____ Given records
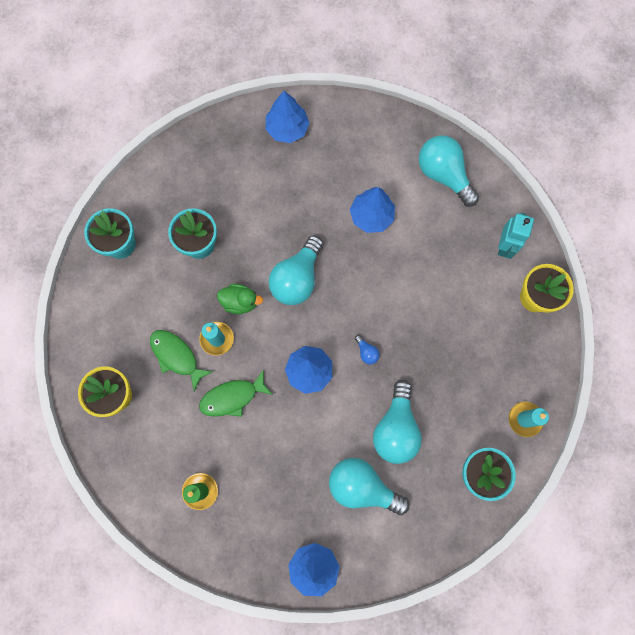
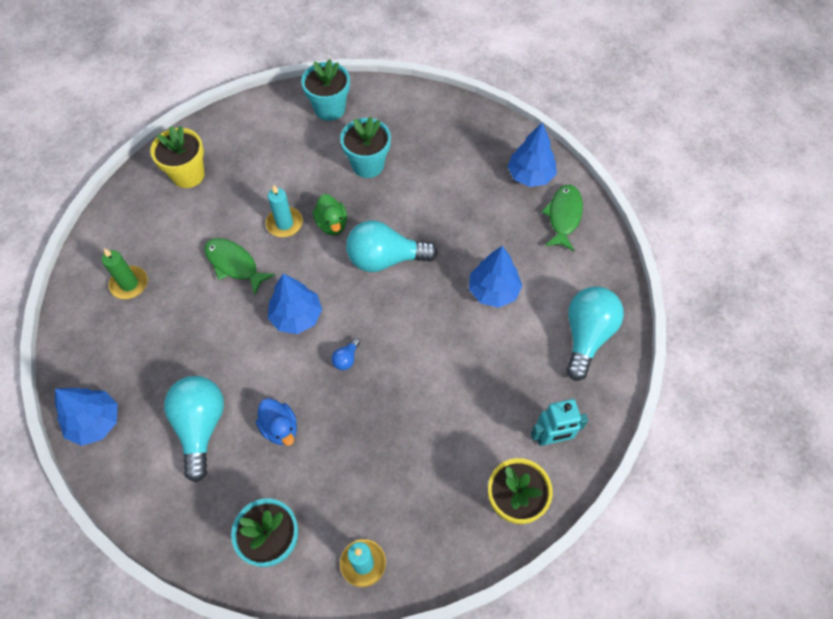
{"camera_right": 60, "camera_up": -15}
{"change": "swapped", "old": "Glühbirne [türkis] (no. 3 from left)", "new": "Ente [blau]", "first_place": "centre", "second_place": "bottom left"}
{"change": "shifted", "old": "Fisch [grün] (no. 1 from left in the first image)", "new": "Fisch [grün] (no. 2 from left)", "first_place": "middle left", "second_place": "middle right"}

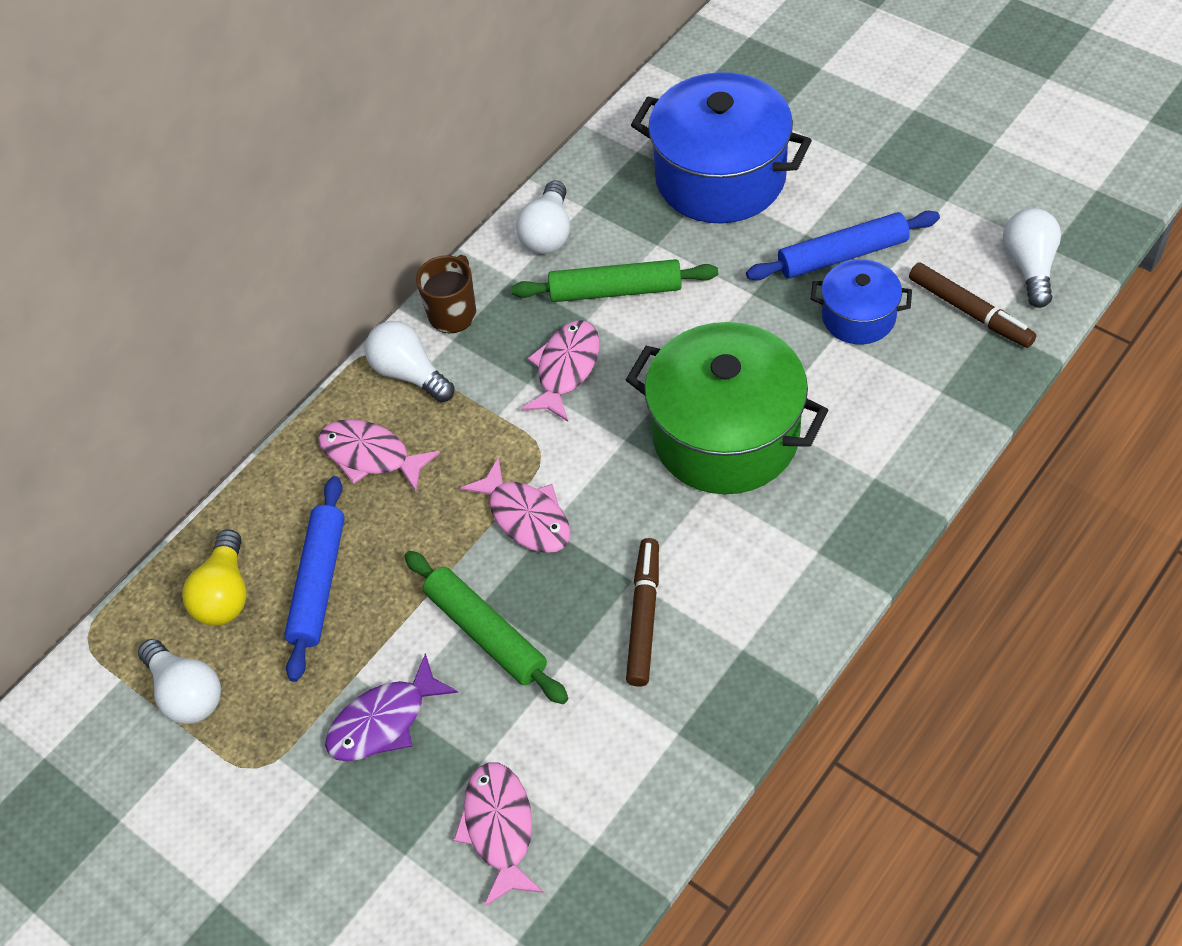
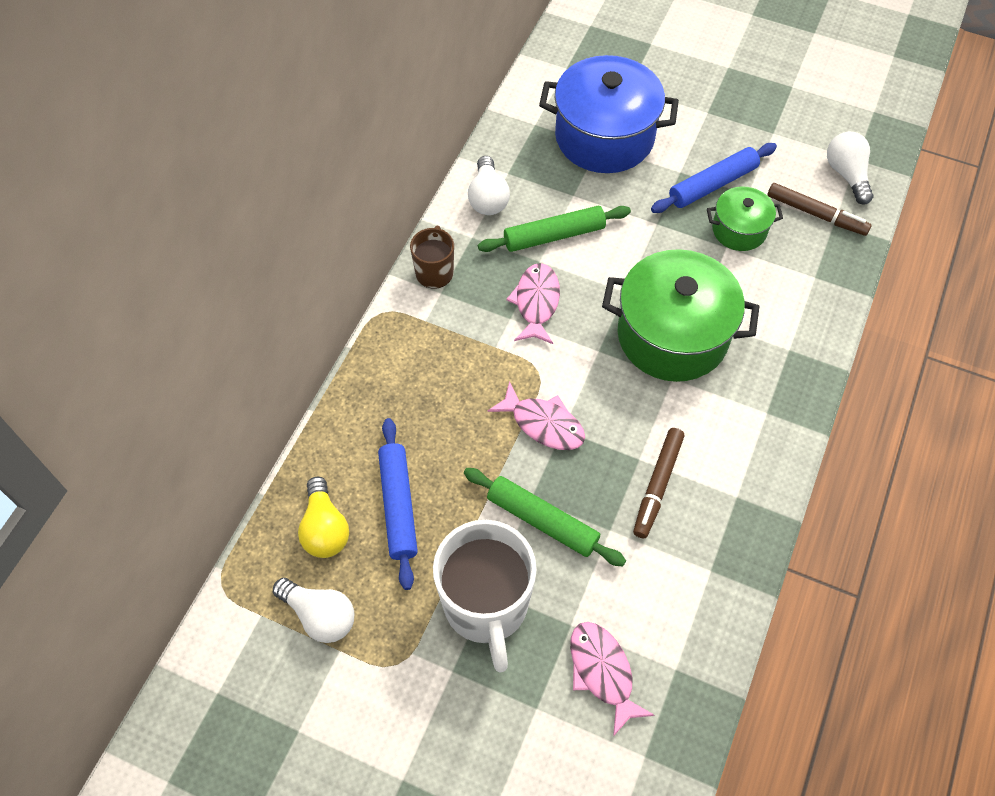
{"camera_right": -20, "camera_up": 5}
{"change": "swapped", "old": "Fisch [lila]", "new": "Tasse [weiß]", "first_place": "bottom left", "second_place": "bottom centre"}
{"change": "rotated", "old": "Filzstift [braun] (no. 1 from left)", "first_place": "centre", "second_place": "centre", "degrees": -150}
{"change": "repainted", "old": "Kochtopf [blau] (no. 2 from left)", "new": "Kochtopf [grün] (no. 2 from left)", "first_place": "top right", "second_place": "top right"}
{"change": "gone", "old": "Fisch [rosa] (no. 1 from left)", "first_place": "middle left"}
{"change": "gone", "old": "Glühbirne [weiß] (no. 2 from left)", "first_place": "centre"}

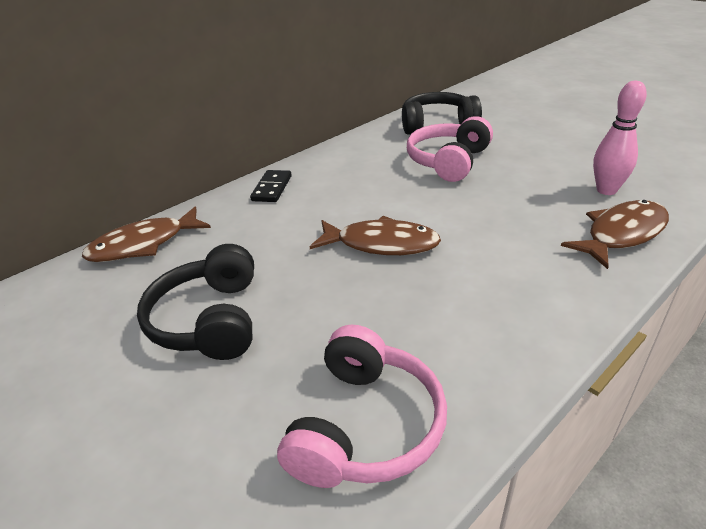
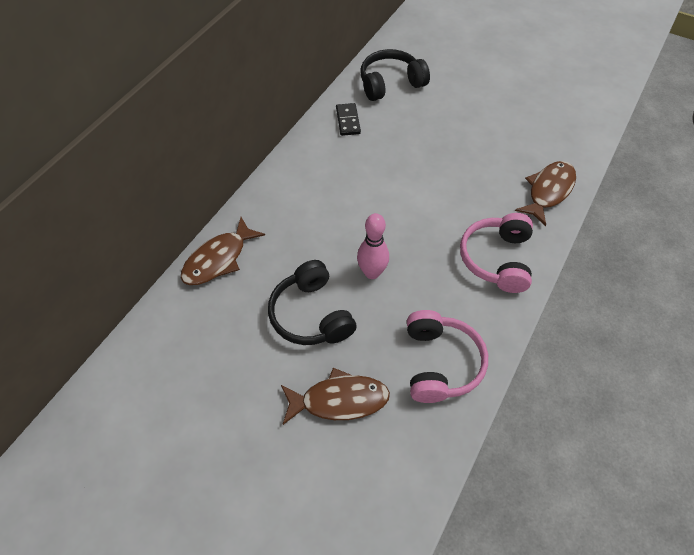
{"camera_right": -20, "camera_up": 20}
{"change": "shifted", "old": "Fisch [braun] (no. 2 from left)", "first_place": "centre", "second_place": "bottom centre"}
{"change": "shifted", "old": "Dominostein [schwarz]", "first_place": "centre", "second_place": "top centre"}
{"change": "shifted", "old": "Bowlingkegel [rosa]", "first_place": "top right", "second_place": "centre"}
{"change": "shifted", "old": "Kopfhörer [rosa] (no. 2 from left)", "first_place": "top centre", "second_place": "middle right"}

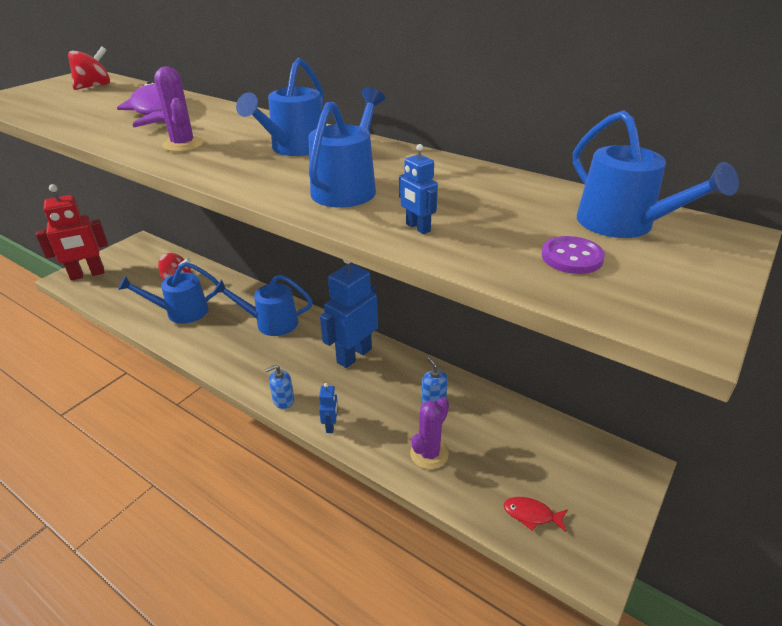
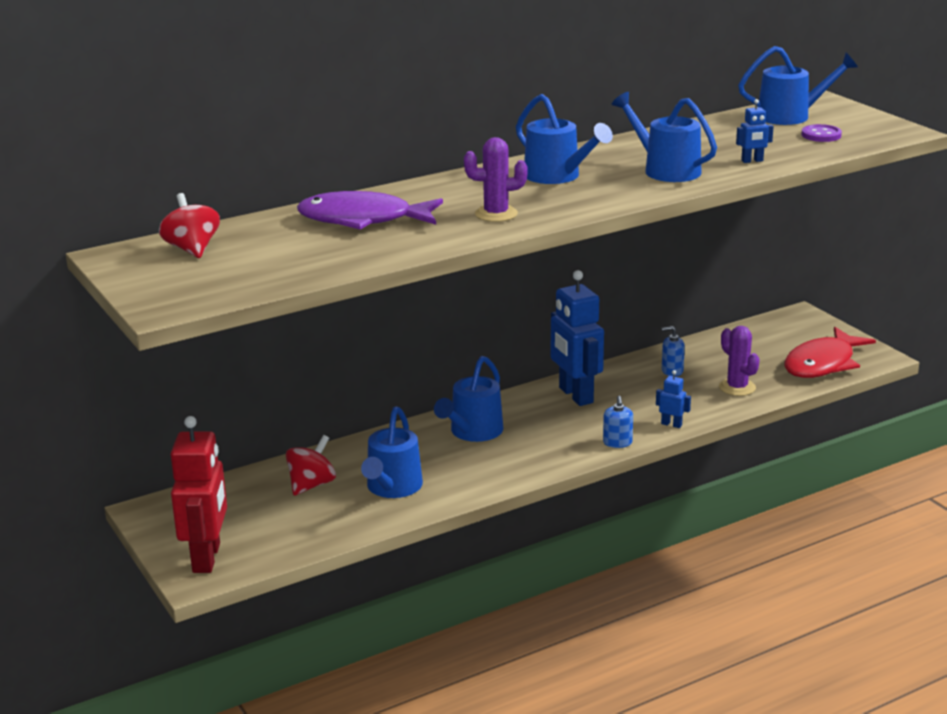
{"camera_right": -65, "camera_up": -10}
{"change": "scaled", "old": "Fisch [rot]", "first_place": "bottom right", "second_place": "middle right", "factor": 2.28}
________
Excluding the pictures, restate word for word the lines from the one that holds "[türkis] (no. 3" through the last line of the entries, both ends included.

**Solution below**
{"change": "swapped", "old": "Glühbirne [türkis] (no. 3 from left)", "new": "Ente [blau]", "first_place": "centre", "second_place": "bottom left"}
{"change": "shifted", "old": "Fisch [grün] (no. 1 from left in the first image)", "new": "Fisch [grün] (no. 2 from left)", "first_place": "middle left", "second_place": "middle right"}

{"camera_right": -20, "camera_up": 5}
{"change": "swapped", "old": "Fisch [lila]", "new": "Tasse [weiß]", "first_place": "bottom left", "second_place": "bottom centre"}
{"change": "rotated", "old": "Filzstift [braun] (no. 1 from left)", "first_place": "centre", "second_place": "centre", "degrees": -150}
{"change": "repainted", "old": "Kochtopf [blau] (no. 2 from left)", "new": "Kochtopf [grün] (no. 2 from left)", "first_place": "top right", "second_place": "top right"}
{"change": "gone", "old": "Fisch [rosa] (no. 1 from left)", "first_place": "middle left"}
{"change": "gone", "old": "Glühbirne [weiß] (no. 2 from left)", "first_place": "centre"}

{"camera_right": -20, "camera_up": 20}
{"change": "shifted", "old": "Fisch [braun] (no. 2 from left)", "first_place": "centre", "second_place": "bottom centre"}
{"change": "shifted", "old": "Dominostein [schwarz]", "first_place": "centre", "second_place": "top centre"}
{"change": "shifted", "old": "Bowlingkegel [rosa]", "first_place": "top right", "second_place": "centre"}
{"change": "shifted", "old": "Kopfhörer [rosa] (no. 2 from left)", "first_place": "top centre", "second_place": "middle right"}

{"camera_right": -65, "camera_up": -10}
{"change": "scaled", "old": "Fisch [rot]", "first_place": "bottom right", "second_place": "middle right", "factor": 2.28}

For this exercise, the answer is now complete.